• _TASK_
Once the images are set aside, write out the rest of the records exactly.

• _DATA PROVIDED_
____________________

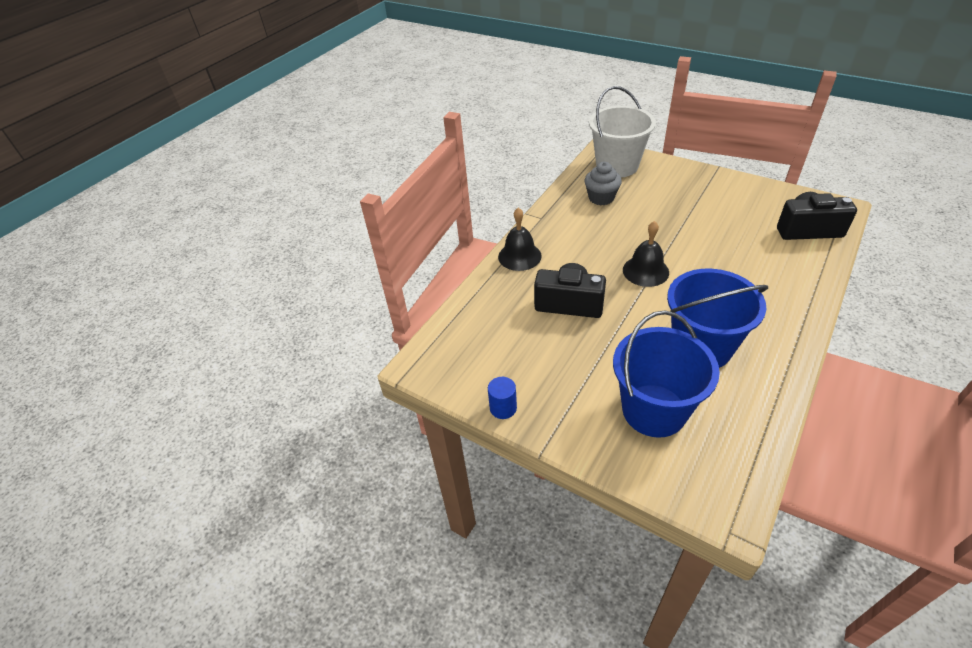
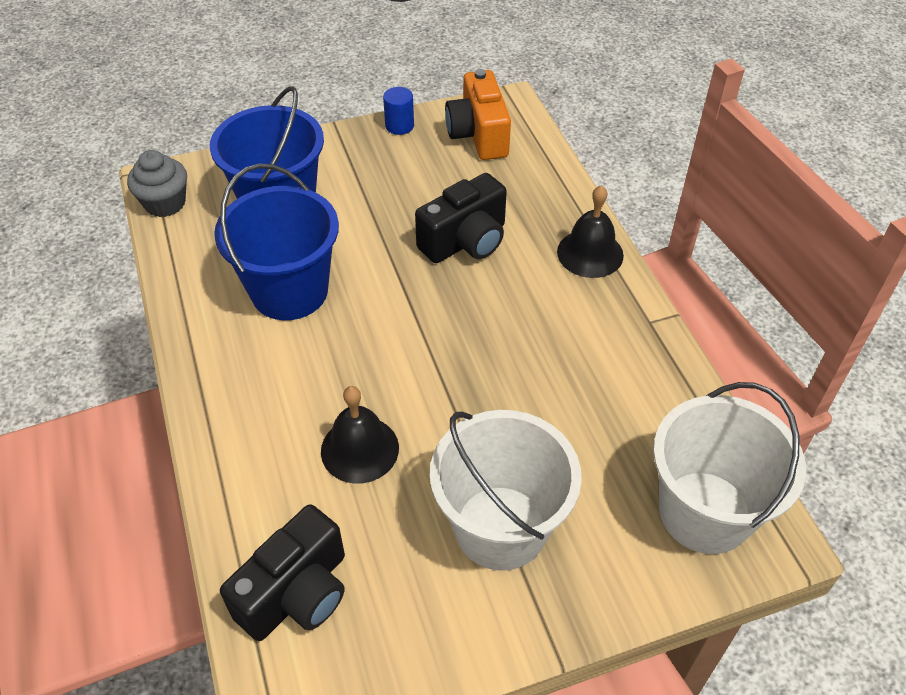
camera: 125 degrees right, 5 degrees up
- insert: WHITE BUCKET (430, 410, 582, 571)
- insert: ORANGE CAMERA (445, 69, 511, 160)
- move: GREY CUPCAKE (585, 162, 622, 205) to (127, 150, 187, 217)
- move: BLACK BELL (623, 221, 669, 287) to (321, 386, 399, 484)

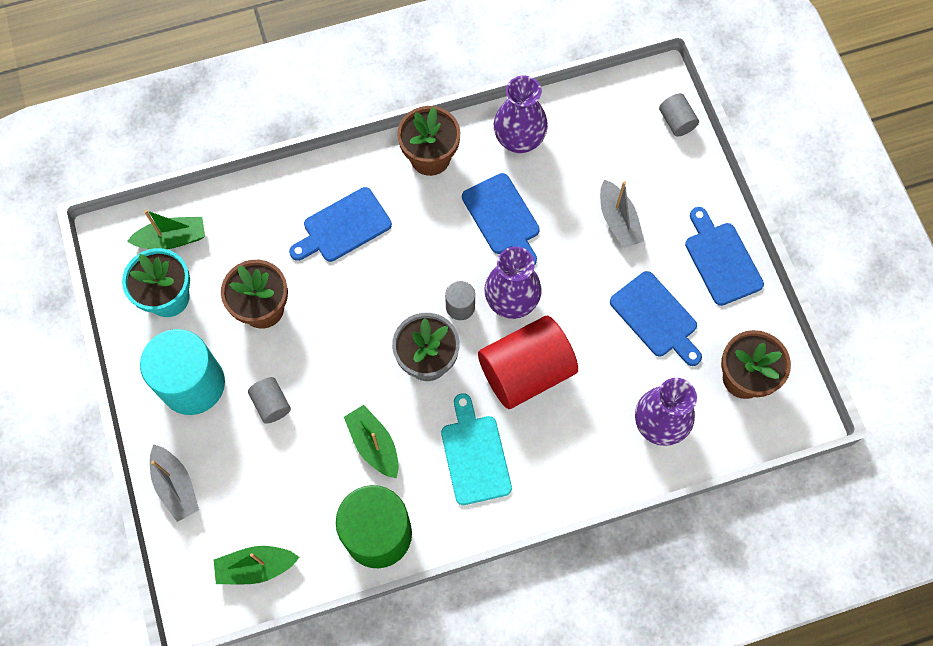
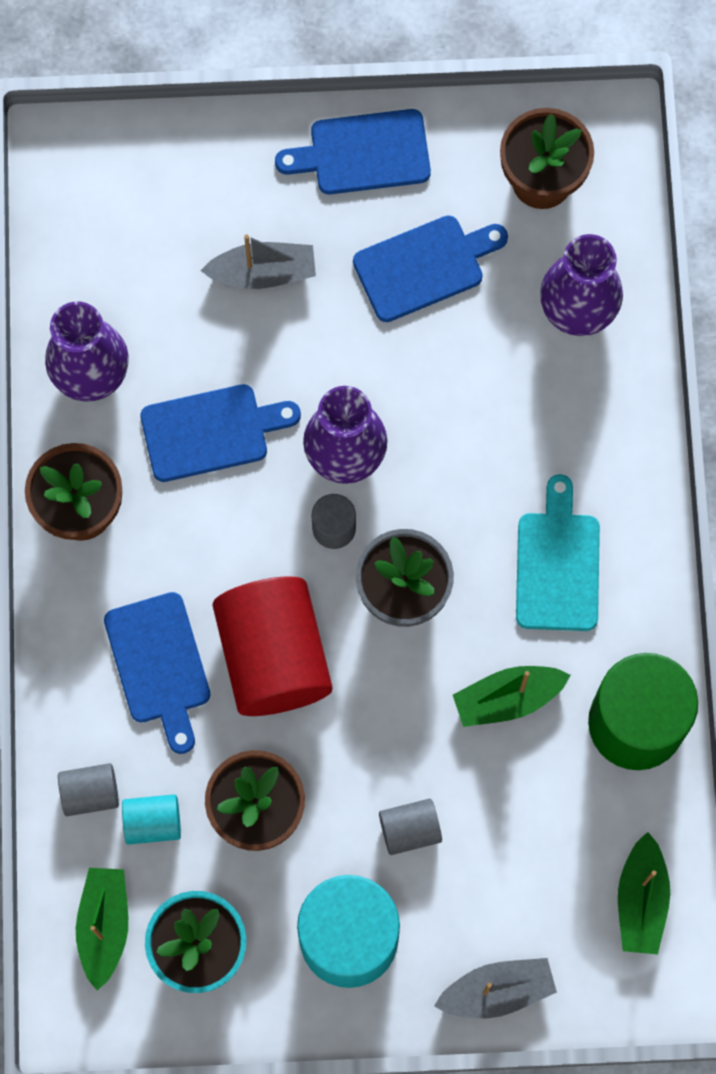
camera: 75 degrees left, 5 degrees up
- insert: TURQUOISE CYLINDER (122, 794, 181, 845)
- move: RED CYLINDER (478, 316, 578, 409) to (213, 576, 332, 716)
- move: GREY CYLINDER (659, 93, 699, 137) to (58, 763, 119, 816)
- rotate: TURQUOISE CUTTING BOARD (441, 393, 512, 505) = (516, 474, 600, 631) 90 degrees clockwise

____________________

• _TASK RESPONSE_
camera: 125 degrees right, 5 degrees up
- insert: WHITE BUCKET (430, 410, 582, 571)
- insert: ORANGE CAMERA (445, 69, 511, 160)
- move: GREY CUPCAKE (585, 162, 622, 205) to (127, 150, 187, 217)
- move: BLACK BELL (623, 221, 669, 287) to (321, 386, 399, 484)

camera: 75 degrees left, 5 degrees up
- insert: TURQUOISE CYLINDER (122, 794, 181, 845)
- move: RED CYLINDER (478, 316, 578, 409) to (213, 576, 332, 716)
- move: GREY CYLINDER (659, 93, 699, 137) to (58, 763, 119, 816)
- rotate: TURQUOISE CUTTING BOARD (441, 393, 512, 505) = (516, 474, 600, 631) 90 degrees clockwise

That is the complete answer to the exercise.